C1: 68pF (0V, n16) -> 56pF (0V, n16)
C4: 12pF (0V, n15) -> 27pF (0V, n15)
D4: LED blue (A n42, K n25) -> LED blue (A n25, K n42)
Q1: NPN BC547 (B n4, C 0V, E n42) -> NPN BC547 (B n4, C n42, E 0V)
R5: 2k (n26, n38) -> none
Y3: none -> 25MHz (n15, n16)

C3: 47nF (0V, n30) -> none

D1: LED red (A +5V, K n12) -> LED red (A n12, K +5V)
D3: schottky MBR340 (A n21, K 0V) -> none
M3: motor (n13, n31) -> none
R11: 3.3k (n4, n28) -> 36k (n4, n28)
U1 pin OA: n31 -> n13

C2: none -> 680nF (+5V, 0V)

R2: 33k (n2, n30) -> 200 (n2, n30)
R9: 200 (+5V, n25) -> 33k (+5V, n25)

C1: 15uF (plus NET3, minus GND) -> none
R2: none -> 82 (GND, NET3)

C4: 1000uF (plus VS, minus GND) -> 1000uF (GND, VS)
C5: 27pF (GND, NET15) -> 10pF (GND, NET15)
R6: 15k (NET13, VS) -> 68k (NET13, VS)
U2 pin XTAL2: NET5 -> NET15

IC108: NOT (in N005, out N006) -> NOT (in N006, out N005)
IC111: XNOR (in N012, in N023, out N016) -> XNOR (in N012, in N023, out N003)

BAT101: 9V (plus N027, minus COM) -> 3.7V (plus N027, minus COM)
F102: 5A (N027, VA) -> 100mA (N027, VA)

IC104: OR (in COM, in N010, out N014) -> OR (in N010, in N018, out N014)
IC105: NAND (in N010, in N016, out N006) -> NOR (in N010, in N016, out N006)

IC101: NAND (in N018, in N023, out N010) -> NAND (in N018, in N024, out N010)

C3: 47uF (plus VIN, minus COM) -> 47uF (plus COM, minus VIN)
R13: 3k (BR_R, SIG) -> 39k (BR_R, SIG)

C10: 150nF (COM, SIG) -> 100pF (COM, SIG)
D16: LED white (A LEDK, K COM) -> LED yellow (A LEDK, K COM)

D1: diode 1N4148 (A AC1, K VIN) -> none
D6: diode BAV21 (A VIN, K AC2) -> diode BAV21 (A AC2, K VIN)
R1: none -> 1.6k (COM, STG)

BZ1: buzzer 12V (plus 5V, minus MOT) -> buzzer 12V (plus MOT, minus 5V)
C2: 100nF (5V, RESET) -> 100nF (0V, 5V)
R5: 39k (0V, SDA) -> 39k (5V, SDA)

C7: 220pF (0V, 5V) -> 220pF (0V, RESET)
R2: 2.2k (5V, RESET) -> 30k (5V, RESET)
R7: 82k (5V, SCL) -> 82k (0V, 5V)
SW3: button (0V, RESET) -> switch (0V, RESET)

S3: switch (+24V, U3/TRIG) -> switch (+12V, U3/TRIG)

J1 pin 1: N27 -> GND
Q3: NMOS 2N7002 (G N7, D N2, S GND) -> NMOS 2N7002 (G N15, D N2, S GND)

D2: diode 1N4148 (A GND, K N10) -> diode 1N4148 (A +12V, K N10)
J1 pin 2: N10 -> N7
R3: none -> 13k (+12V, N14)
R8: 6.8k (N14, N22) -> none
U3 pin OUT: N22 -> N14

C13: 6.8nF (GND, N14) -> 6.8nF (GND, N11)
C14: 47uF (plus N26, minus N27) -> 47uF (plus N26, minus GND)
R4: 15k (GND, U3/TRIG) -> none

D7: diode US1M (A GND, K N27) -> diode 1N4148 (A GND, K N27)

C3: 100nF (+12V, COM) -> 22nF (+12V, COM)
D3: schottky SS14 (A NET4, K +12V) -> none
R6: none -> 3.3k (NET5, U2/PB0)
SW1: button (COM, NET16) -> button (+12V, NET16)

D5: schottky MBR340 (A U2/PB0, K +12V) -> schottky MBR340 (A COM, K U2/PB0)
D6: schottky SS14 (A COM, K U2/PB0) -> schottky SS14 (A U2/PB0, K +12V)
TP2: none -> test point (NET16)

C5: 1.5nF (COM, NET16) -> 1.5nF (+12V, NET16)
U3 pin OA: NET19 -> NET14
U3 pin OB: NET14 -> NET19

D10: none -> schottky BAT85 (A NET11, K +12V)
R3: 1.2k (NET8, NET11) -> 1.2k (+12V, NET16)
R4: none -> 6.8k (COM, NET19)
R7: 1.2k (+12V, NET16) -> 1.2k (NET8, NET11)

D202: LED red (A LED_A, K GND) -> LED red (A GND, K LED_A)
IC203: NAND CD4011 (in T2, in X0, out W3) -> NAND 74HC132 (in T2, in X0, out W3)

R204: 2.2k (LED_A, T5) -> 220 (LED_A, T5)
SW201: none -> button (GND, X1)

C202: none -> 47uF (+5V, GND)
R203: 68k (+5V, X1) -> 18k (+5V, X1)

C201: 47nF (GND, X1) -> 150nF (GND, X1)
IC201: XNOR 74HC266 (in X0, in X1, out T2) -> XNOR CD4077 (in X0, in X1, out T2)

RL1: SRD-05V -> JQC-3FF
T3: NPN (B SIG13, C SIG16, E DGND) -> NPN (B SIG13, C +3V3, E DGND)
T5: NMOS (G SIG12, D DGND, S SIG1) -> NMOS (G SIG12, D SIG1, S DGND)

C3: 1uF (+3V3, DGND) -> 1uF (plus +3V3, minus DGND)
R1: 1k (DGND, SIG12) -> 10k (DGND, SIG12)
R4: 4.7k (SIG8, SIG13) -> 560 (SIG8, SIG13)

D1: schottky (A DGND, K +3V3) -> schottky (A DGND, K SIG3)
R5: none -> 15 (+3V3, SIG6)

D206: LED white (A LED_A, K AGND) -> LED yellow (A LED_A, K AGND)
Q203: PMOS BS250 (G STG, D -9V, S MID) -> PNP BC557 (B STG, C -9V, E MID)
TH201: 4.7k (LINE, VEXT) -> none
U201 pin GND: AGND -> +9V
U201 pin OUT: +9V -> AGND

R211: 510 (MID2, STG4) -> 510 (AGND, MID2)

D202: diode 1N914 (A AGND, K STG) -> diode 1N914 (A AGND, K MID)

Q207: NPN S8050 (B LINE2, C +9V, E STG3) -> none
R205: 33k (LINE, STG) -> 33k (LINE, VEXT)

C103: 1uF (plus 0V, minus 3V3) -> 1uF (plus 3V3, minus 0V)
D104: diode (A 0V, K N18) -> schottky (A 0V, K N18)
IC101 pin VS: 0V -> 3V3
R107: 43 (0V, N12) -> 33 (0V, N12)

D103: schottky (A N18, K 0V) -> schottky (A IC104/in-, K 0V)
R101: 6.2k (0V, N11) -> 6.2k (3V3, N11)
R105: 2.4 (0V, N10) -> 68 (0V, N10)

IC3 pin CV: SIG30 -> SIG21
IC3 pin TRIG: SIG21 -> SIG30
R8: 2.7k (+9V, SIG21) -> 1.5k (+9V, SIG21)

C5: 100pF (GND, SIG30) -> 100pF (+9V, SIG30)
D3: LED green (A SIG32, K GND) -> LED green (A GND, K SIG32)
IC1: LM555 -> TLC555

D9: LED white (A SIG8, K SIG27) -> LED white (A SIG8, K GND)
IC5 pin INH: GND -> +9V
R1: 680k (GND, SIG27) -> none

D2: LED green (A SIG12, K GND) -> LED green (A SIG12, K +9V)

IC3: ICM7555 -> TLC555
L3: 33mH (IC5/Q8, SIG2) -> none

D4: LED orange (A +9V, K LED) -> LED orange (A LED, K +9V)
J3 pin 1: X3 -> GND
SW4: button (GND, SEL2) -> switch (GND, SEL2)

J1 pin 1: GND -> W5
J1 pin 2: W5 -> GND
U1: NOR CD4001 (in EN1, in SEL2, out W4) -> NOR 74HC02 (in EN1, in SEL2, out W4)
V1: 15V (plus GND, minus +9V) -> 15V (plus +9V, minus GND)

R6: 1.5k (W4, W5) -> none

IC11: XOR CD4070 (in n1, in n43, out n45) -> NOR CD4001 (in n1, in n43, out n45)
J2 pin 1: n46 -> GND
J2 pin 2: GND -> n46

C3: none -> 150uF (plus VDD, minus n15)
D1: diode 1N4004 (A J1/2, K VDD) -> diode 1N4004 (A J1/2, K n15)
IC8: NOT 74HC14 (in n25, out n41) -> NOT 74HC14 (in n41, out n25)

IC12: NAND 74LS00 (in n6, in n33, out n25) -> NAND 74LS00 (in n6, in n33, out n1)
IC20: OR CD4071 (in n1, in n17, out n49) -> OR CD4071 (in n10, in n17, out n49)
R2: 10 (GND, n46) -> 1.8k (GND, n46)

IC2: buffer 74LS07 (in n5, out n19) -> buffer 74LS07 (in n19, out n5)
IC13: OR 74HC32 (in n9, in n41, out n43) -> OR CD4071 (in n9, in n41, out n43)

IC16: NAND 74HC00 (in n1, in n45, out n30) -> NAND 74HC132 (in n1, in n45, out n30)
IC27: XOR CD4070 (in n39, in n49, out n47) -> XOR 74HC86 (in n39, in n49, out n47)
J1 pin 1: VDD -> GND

:::::

From the data above, output exactly the lines between the one containing "U201 pin GND: AGND -> +9V" and the one containing "D103: schottky (A", counting both of them.

U201 pin GND: AGND -> +9V
U201 pin OUT: +9V -> AGND

R211: 510 (MID2, STG4) -> 510 (AGND, MID2)

D202: diode 1N914 (A AGND, K STG) -> diode 1N914 (A AGND, K MID)

Q207: NPN S8050 (B LINE2, C +9V, E STG3) -> none
R205: 33k (LINE, STG) -> 33k (LINE, VEXT)

C103: 1uF (plus 0V, minus 3V3) -> 1uF (plus 3V3, minus 0V)
D104: diode (A 0V, K N18) -> schottky (A 0V, K N18)
IC101 pin VS: 0V -> 3V3
R107: 43 (0V, N12) -> 33 (0V, N12)

D103: schottky (A N18, K 0V) -> schottky (A IC104/in-, K 0V)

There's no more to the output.